- Collected data:
▼▼▼

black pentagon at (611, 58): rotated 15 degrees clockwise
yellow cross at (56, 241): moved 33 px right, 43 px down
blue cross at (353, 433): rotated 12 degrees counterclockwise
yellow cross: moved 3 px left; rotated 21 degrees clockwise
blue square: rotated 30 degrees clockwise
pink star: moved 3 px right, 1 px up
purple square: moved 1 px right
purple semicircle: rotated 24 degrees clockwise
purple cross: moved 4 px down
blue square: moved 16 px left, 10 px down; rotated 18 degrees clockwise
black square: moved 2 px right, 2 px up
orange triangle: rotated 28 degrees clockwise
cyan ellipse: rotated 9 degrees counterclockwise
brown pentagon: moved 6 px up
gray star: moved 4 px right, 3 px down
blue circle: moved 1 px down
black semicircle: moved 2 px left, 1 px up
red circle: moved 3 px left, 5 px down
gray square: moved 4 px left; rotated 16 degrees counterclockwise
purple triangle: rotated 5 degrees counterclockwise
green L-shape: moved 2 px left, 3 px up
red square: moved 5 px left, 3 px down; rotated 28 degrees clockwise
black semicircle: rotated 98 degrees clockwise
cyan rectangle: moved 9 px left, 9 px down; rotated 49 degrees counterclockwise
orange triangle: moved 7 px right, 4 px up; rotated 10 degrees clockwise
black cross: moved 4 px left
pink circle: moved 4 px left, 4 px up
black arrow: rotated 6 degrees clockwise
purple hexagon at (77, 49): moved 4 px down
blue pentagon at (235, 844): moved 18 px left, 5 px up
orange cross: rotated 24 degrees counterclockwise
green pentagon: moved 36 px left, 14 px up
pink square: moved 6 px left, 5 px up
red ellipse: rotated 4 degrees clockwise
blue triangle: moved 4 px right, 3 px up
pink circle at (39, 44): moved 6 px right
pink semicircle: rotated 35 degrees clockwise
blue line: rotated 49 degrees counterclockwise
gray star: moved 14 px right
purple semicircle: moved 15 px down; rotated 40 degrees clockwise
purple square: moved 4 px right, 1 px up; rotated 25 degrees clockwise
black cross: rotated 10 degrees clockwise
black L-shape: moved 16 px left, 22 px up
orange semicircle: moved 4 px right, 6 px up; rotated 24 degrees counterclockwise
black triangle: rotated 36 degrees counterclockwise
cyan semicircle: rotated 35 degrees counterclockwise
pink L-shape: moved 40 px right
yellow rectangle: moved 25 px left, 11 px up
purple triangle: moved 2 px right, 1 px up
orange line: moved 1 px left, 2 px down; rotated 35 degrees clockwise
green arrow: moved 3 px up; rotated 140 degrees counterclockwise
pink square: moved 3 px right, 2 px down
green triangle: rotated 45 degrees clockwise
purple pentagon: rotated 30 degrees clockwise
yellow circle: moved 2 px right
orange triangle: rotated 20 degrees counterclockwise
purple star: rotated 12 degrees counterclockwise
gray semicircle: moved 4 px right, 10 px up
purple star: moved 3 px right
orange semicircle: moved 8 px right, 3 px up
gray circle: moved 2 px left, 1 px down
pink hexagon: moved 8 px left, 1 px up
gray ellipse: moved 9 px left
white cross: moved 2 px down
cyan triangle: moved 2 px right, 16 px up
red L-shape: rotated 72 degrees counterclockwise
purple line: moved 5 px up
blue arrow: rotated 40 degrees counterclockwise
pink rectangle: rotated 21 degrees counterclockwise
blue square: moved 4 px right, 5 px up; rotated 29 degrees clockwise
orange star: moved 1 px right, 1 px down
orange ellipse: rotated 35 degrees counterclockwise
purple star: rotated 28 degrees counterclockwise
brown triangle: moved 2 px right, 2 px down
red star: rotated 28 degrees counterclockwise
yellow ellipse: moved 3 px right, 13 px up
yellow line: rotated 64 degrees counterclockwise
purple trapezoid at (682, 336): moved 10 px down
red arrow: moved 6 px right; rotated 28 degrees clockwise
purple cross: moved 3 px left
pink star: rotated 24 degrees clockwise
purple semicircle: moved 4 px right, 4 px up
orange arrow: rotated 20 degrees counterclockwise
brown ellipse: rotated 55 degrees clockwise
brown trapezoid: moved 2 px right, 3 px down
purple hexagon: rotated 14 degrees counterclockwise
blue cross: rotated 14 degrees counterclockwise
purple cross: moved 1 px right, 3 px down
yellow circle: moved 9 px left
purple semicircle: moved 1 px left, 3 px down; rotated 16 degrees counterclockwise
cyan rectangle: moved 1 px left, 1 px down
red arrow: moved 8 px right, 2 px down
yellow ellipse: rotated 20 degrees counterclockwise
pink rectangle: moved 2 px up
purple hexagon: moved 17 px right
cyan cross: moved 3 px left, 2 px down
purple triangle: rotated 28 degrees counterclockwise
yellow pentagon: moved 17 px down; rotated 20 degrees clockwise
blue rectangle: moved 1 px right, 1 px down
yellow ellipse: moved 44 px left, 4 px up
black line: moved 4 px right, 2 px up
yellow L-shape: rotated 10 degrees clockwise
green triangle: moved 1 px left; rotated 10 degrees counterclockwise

▲▲▲

Your task is to repeat the records exactly. Begin at their first line and stop after the line containing "black semicircle: rotated".

- ANSWER AREA:
black pentagon at (611, 58): rotated 15 degrees clockwise
yellow cross at (56, 241): moved 33 px right, 43 px down
blue cross at (353, 433): rotated 12 degrees counterclockwise
yellow cross: moved 3 px left; rotated 21 degrees clockwise
blue square: rotated 30 degrees clockwise
pink star: moved 3 px right, 1 px up
purple square: moved 1 px right
purple semicircle: rotated 24 degrees clockwise
purple cross: moved 4 px down
blue square: moved 16 px left, 10 px down; rotated 18 degrees clockwise
black square: moved 2 px right, 2 px up
orange triangle: rotated 28 degrees clockwise
cyan ellipse: rotated 9 degrees counterclockwise
brown pentagon: moved 6 px up
gray star: moved 4 px right, 3 px down
blue circle: moved 1 px down
black semicircle: moved 2 px left, 1 px up
red circle: moved 3 px left, 5 px down
gray square: moved 4 px left; rotated 16 degrees counterclockwise
purple triangle: rotated 5 degrees counterclockwise
green L-shape: moved 2 px left, 3 px up
red square: moved 5 px left, 3 px down; rotated 28 degrees clockwise
black semicircle: rotated 98 degrees clockwise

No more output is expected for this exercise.